* Begin AVAILABLE DATA *
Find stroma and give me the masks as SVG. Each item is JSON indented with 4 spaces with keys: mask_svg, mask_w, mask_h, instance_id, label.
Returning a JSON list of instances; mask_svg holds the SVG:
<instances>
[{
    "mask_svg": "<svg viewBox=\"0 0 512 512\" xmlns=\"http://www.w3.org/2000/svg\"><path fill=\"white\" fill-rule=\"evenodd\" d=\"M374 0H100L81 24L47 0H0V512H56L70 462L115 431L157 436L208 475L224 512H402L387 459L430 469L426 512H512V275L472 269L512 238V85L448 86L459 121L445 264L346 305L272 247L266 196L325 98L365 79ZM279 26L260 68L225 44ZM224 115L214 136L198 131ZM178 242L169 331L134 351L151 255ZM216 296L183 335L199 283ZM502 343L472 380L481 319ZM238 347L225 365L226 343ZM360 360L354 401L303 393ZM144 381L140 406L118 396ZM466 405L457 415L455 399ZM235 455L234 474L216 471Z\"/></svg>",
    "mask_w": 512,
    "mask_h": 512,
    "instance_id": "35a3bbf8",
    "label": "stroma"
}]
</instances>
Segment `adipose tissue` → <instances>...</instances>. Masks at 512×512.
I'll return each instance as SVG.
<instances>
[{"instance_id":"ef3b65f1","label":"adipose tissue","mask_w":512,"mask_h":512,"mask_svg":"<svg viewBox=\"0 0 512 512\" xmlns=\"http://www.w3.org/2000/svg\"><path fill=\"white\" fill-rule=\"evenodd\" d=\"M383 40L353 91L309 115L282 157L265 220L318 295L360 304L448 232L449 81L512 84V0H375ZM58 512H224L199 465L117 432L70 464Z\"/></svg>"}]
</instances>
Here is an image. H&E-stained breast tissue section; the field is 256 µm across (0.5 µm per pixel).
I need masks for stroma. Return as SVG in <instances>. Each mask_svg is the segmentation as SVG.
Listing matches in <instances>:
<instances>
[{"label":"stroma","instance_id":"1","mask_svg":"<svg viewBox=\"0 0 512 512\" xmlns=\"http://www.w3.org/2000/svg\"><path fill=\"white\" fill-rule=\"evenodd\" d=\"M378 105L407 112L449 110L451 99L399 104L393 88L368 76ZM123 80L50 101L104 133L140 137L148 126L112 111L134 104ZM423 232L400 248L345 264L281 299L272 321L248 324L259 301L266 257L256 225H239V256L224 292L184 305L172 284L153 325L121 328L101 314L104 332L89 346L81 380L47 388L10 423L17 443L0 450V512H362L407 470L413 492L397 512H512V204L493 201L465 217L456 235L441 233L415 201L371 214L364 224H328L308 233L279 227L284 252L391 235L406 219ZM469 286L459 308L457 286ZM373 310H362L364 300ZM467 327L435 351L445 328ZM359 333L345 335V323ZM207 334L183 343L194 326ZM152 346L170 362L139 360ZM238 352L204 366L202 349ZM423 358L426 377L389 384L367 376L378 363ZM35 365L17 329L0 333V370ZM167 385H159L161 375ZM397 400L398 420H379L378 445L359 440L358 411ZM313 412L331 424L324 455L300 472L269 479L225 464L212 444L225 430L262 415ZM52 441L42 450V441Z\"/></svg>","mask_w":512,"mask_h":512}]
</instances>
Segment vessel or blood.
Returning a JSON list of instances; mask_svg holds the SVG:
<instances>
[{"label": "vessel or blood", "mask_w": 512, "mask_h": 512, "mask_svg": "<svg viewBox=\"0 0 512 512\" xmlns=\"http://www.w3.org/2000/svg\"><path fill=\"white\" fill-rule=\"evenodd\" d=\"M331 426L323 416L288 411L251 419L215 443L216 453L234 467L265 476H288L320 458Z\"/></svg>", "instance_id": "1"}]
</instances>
* End AVAILABLE DATA *
GIVEN REQUEST. Pull out each record as written and restate it exactly.

FULL SOLUTION.
Find stroma and give me the masks as SVG. Each item is JSON indented with 4 spaces with keys: mask_svg, mask_w, mask_h, instance_id, label.
Returning a JSON list of instances; mask_svg holds the SVG:
<instances>
[{
    "mask_svg": "<svg viewBox=\"0 0 512 512\" xmlns=\"http://www.w3.org/2000/svg\"><path fill=\"white\" fill-rule=\"evenodd\" d=\"M374 0H100L81 24L47 0H0V512H56L70 462L115 431L157 436L208 475L224 512H402L387 459L430 469L426 512H512V275L472 269L512 238V85L448 86L459 121L445 264L346 305L272 247L266 196L325 98L365 79ZM279 26L260 68L225 44ZM224 115L214 136L198 131ZM178 242L169 331L134 351L151 255ZM216 296L183 335L199 283ZM502 343L472 380L481 319ZM238 347L225 365L226 343ZM360 360L354 401L303 393ZM144 381L140 406L118 396ZM466 405L457 415L455 399ZM235 455L234 474L216 471Z\"/></svg>",
    "mask_w": 512,
    "mask_h": 512,
    "instance_id": "35a3bbf8",
    "label": "stroma"
}]
</instances>
Segment `adipose tissue` → <instances>...</instances>. Masks at 512×512.
I'll return each instance as SVG.
<instances>
[{"instance_id":"ef3b65f1","label":"adipose tissue","mask_w":512,"mask_h":512,"mask_svg":"<svg viewBox=\"0 0 512 512\" xmlns=\"http://www.w3.org/2000/svg\"><path fill=\"white\" fill-rule=\"evenodd\" d=\"M383 40L353 91L309 115L282 157L265 220L318 295L360 304L448 232L449 81L512 84V0H375ZM58 512H224L199 465L117 432L70 464Z\"/></svg>"}]
</instances>
Here is an image. H&E-stained breast tissue section; the field is 256 µm across (0.5 µm per pixel).
I need masks for stroma. Return as SVG in <instances>. Each mask_svg is the segmentation as SVG.
Listing matches in <instances>:
<instances>
[{"label":"stroma","instance_id":"1","mask_svg":"<svg viewBox=\"0 0 512 512\" xmlns=\"http://www.w3.org/2000/svg\"><path fill=\"white\" fill-rule=\"evenodd\" d=\"M378 105L407 112L449 110L451 99L399 104L393 88L368 76ZM123 80L50 101L104 133L140 137L148 126L112 111L134 104ZM423 232L400 248L345 264L281 299L272 321L248 324L259 301L266 257L256 225H239V256L224 292L184 305L172 284L153 325L121 328L101 314L104 332L89 346L81 380L47 388L10 423L17 443L0 450V512H362L407 470L413 492L397 512H512V204L493 201L465 217L456 235L441 233L415 201L371 214L364 224H328L308 233L279 227L284 252L391 235L406 219ZM469 286L459 308L457 286ZM373 310H362L364 300ZM467 327L435 351L445 328ZM359 333L345 335V323ZM207 334L183 343L194 326ZM152 346L170 362L139 360ZM238 352L204 366L202 349ZM423 358L426 377L389 384L367 376L378 363ZM35 365L17 329L0 333V370ZM167 385H159L161 375ZM397 400L398 420H379L378 445L359 440L358 411ZM313 412L331 424L324 455L300 472L269 479L225 464L212 444L225 430L262 415ZM52 441L42 450V441Z\"/></svg>","mask_w":512,"mask_h":512}]
</instances>
Segment vessel or blood.
Returning a JSON list of instances; mask_svg holds the SVG:
<instances>
[{"label": "vessel or blood", "mask_w": 512, "mask_h": 512, "mask_svg": "<svg viewBox=\"0 0 512 512\" xmlns=\"http://www.w3.org/2000/svg\"><path fill=\"white\" fill-rule=\"evenodd\" d=\"M331 426L323 416L288 411L251 419L215 443L216 453L234 467L265 476H288L320 458Z\"/></svg>", "instance_id": "1"}]
</instances>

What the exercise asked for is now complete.